REQUIREMENT: Only a number is wanted here: the number of lines of the data that include "white".

++++

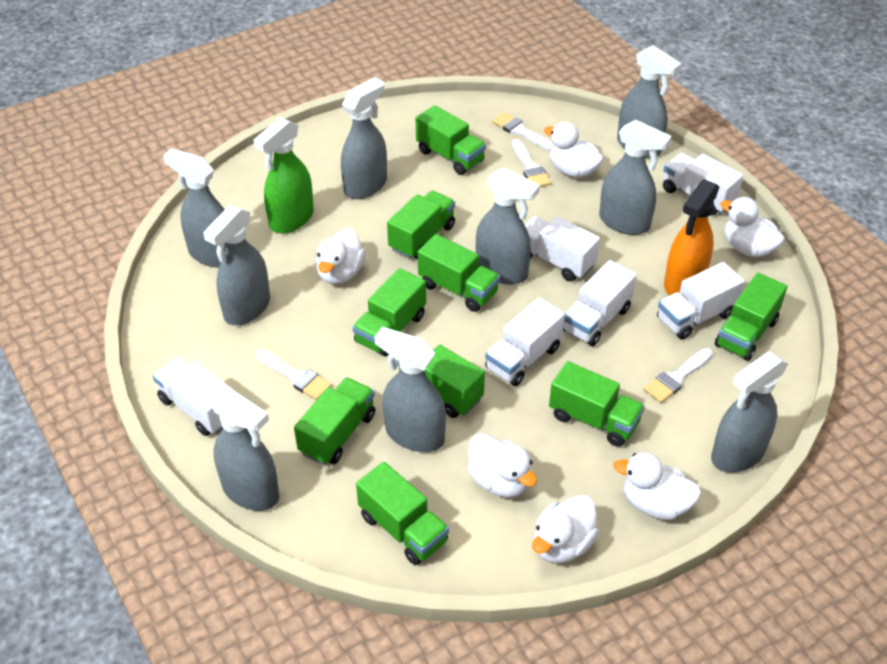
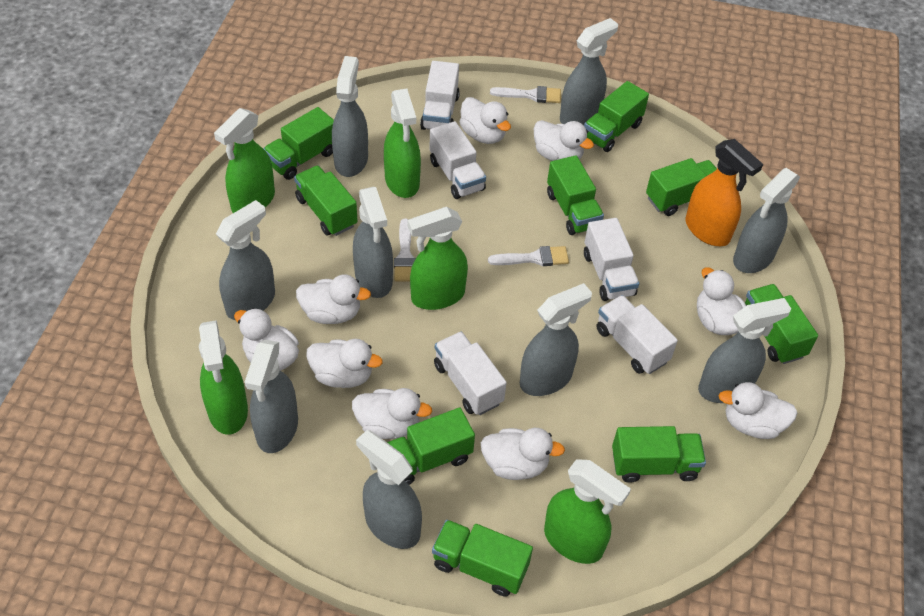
green spray bottle: 1 -> 5
white brush: 4 -> 3
white duck: 6 -> 9
white truck: 6 -> 5

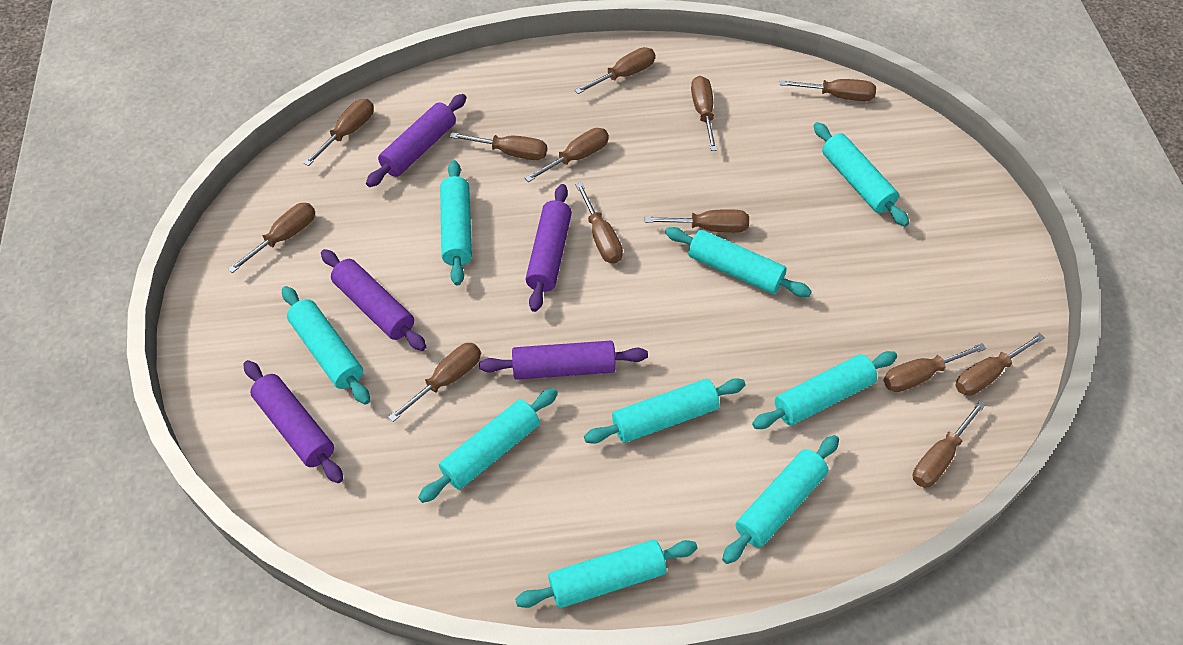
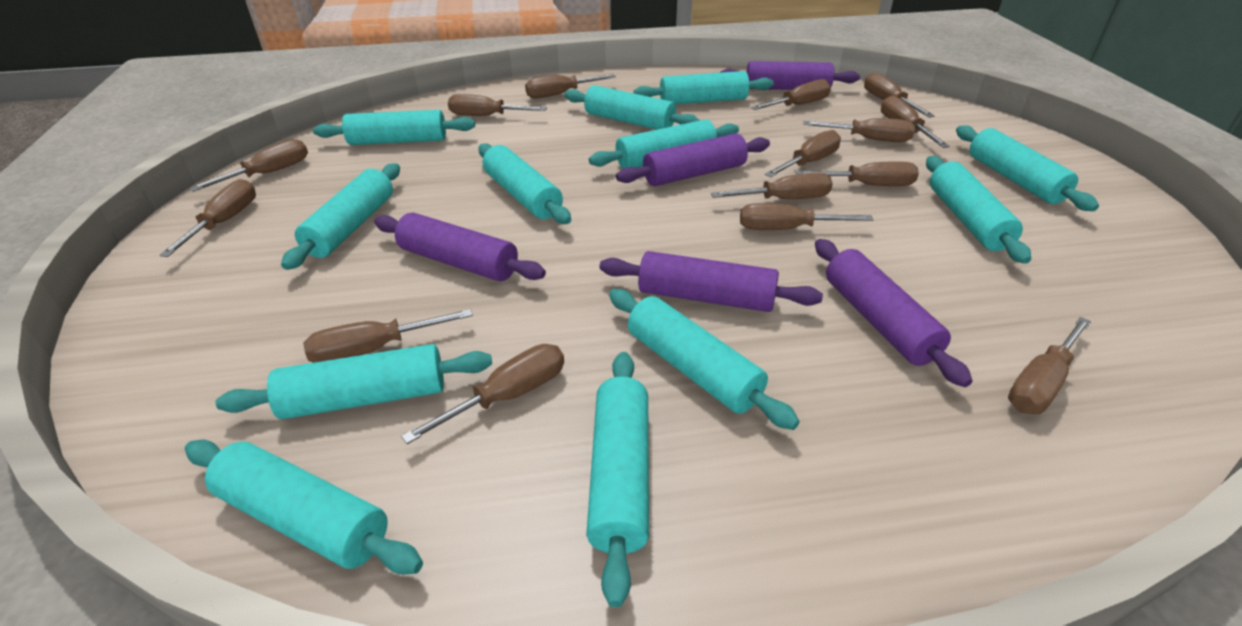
brown screwdriver: 13 -> 15
turquoise rolling pin: 9 -> 12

++++

EXPECTED OUTPUT: 3